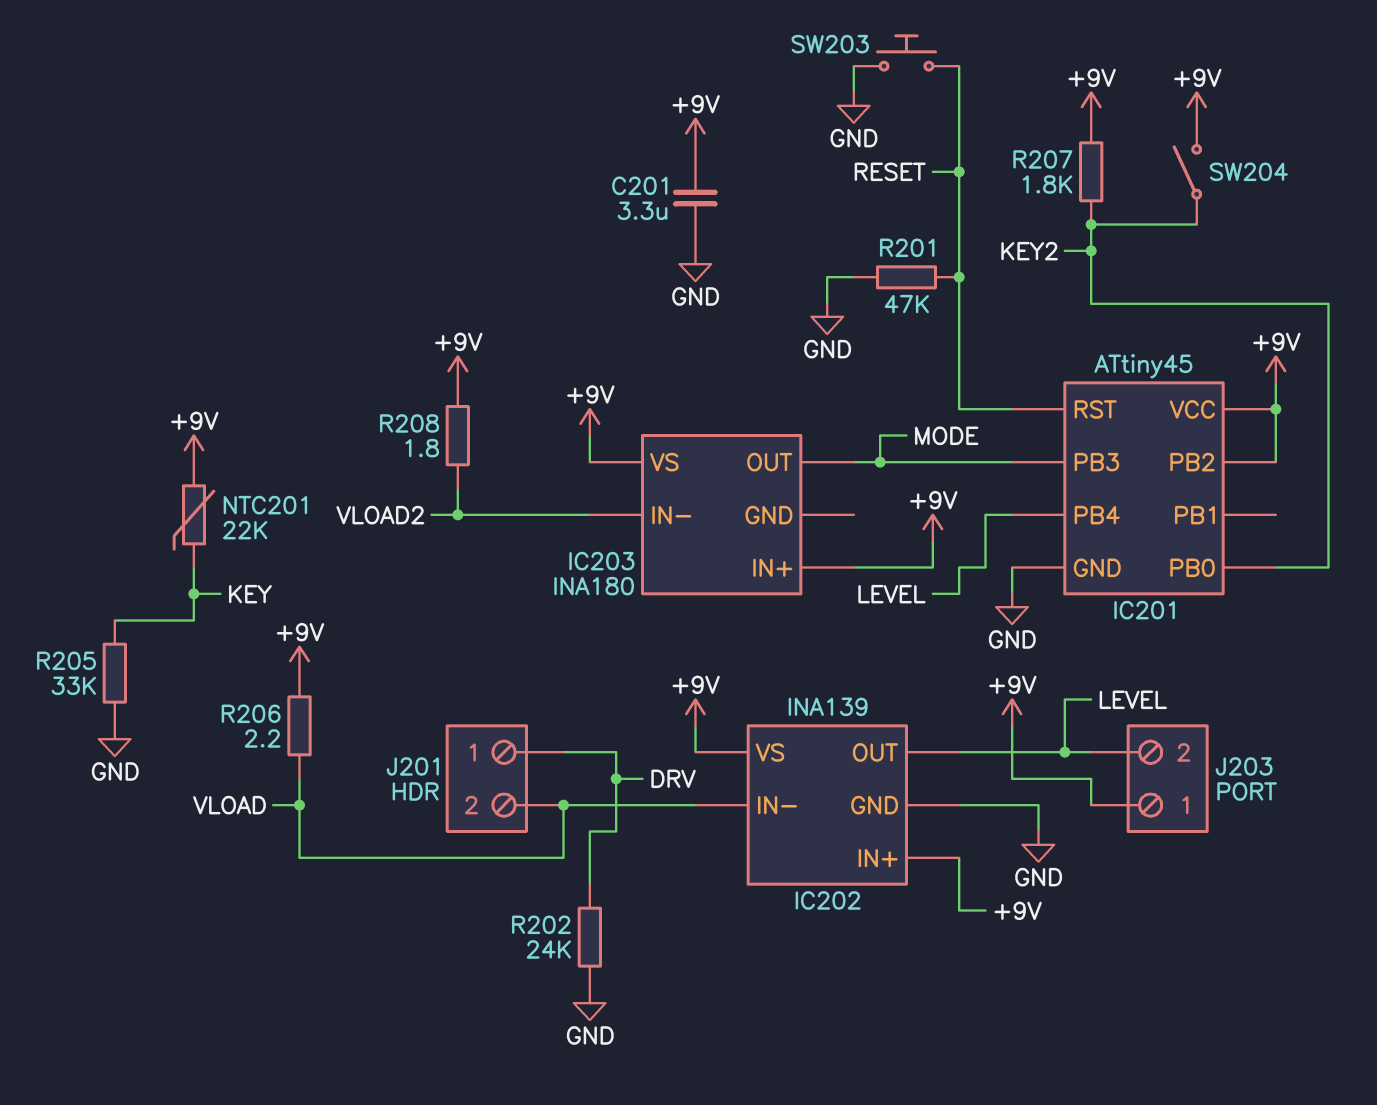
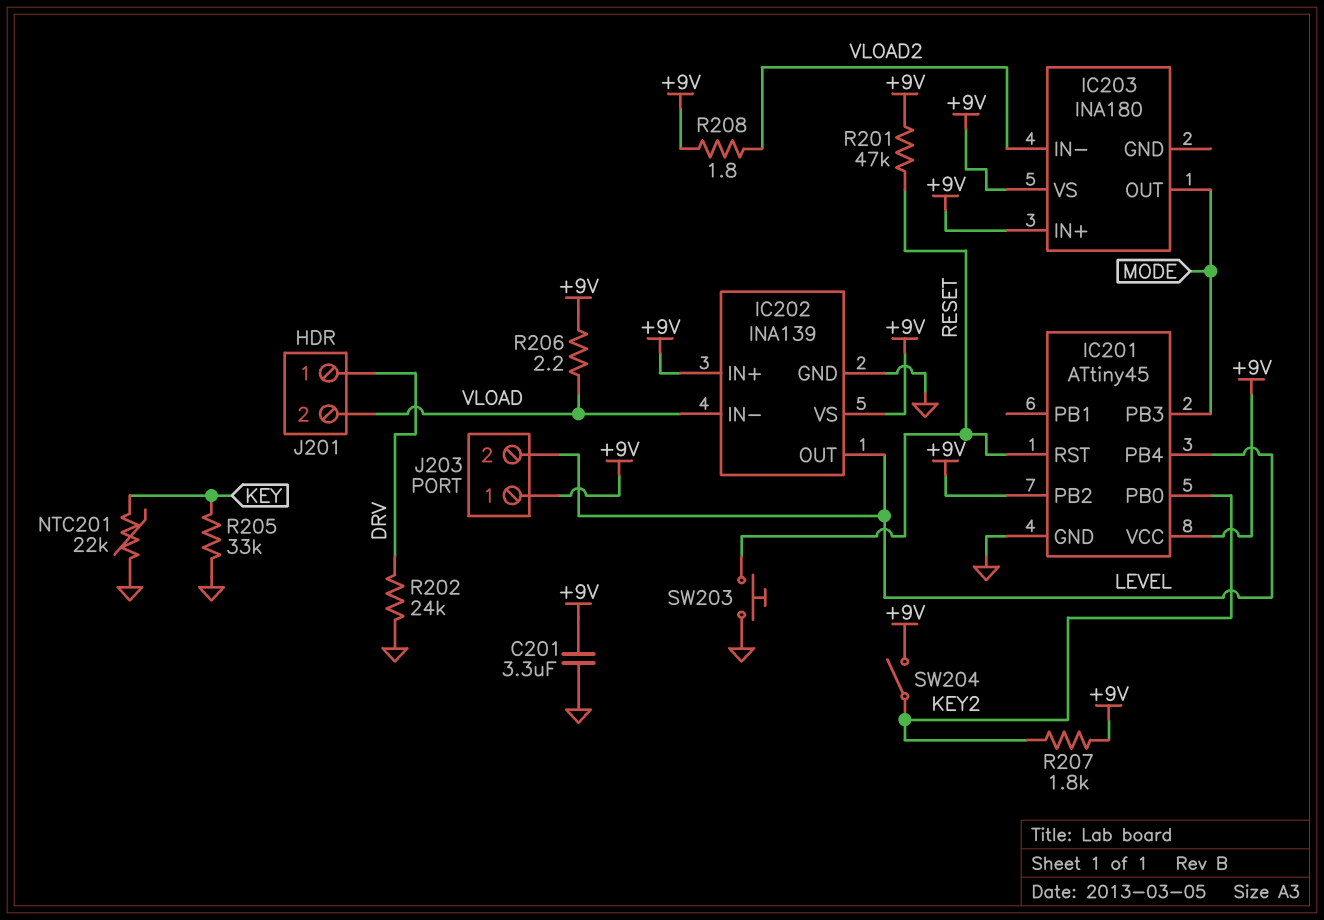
NTC201: 22k (+9V, KEY) -> 22k (GND, KEY)
R201: 47k (GND, RESET) -> 47k (+9V, RESET)

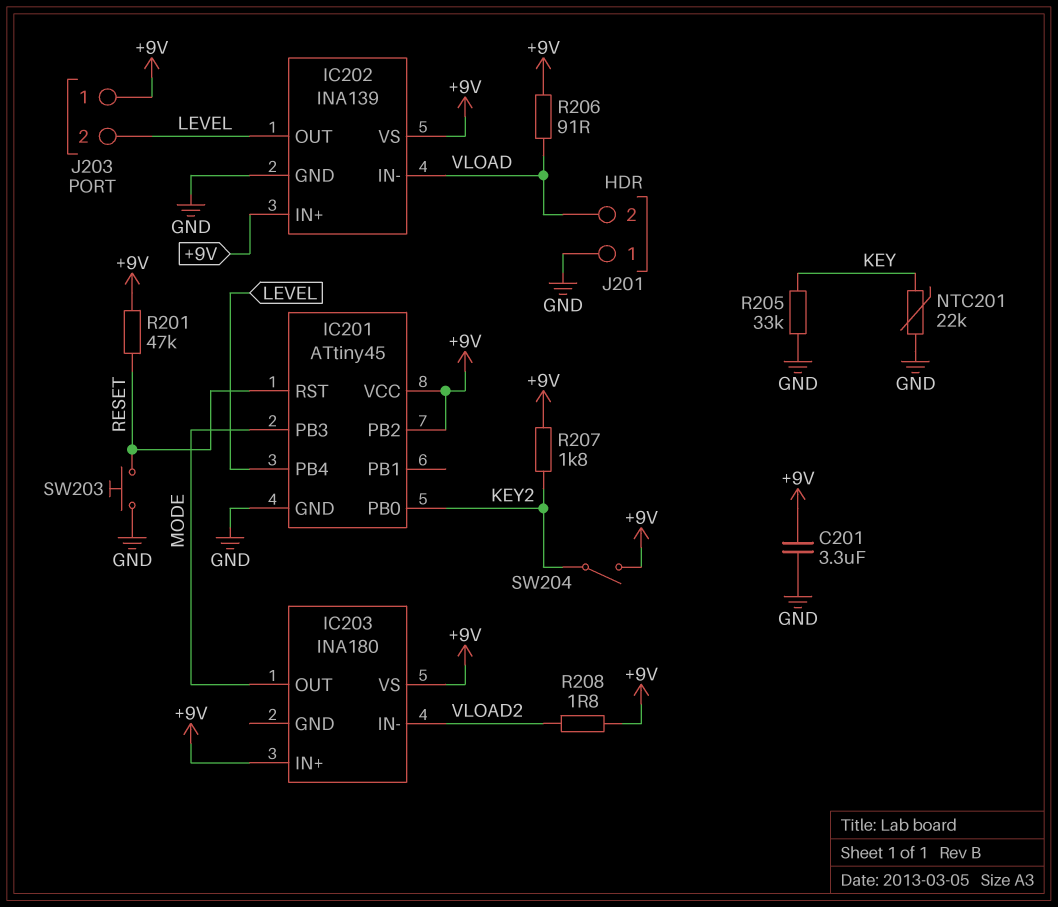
J201 pin 1: DRV -> GND
R202: 24k (DRV, GND) -> none
R206: 2.2 (+9V, VLOAD) -> 91 (+9V, VLOAD)

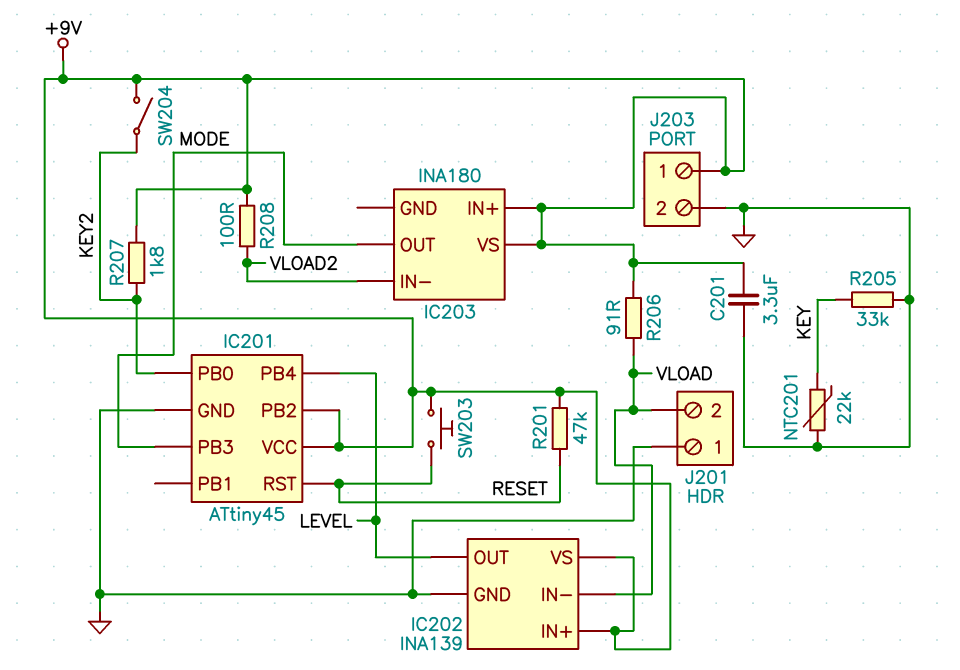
J203 pin 2: LEVEL -> GND
R208: 1.8 (+9V, VLOAD2) -> 100 (+9V, VLOAD2)
SW203: button (GND, RESET) -> button (+9V, RESET)

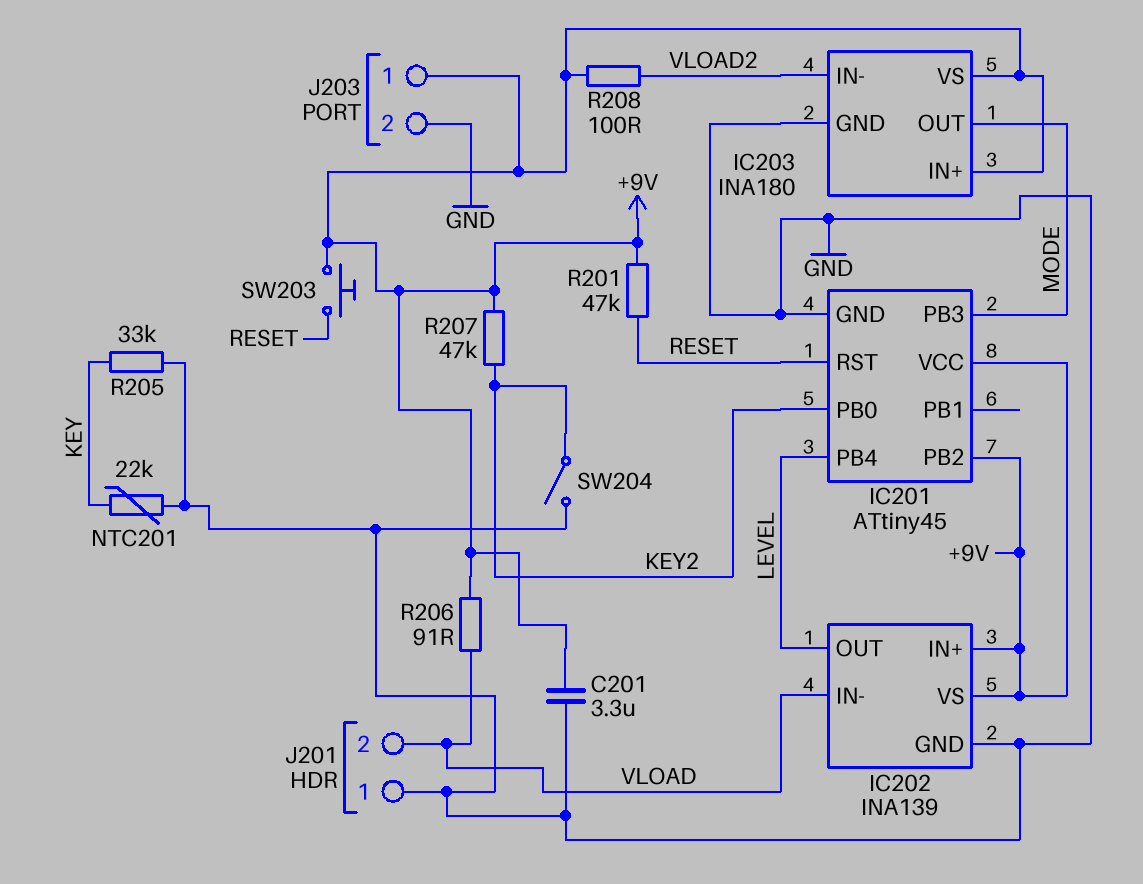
IC203 pin GND: none -> GND
R207: 1.8k (+9V, KEY2) -> 47k (+9V, KEY2)
SW204: switch (+9V, KEY2) -> switch (GND, KEY2)

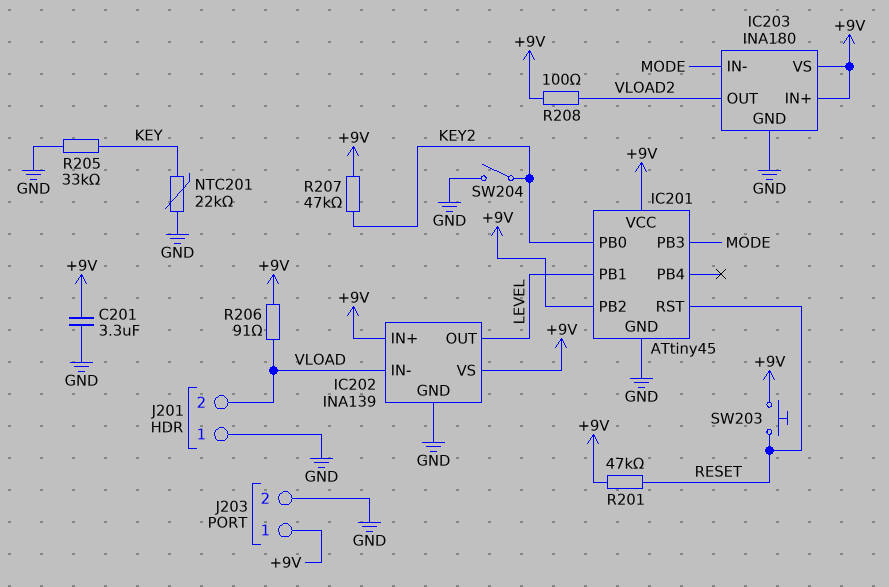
IC201 pin PB1: none -> LEVEL
IC201 pin PB4: LEVEL -> none
IC203 pin IN-: VLOAD2 -> MODE
IC203 pin OUT: MODE -> VLOAD2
- - - - -
Task statement ▸ With every picture left out, print exactly the lines from the one containing "R206: 2.2 (+9V, VLOAD) -> 91 (+9V, VLOAD)" through the final line of the material above.

Solution to the problem ▸
R206: 2.2 (+9V, VLOAD) -> 91 (+9V, VLOAD)

J203 pin 2: LEVEL -> GND
R208: 1.8 (+9V, VLOAD2) -> 100 (+9V, VLOAD2)
SW203: button (GND, RESET) -> button (+9V, RESET)

IC203 pin GND: none -> GND
R207: 1.8k (+9V, KEY2) -> 47k (+9V, KEY2)
SW204: switch (+9V, KEY2) -> switch (GND, KEY2)

IC201 pin PB1: none -> LEVEL
IC201 pin PB4: LEVEL -> none
IC203 pin IN-: VLOAD2 -> MODE
IC203 pin OUT: MODE -> VLOAD2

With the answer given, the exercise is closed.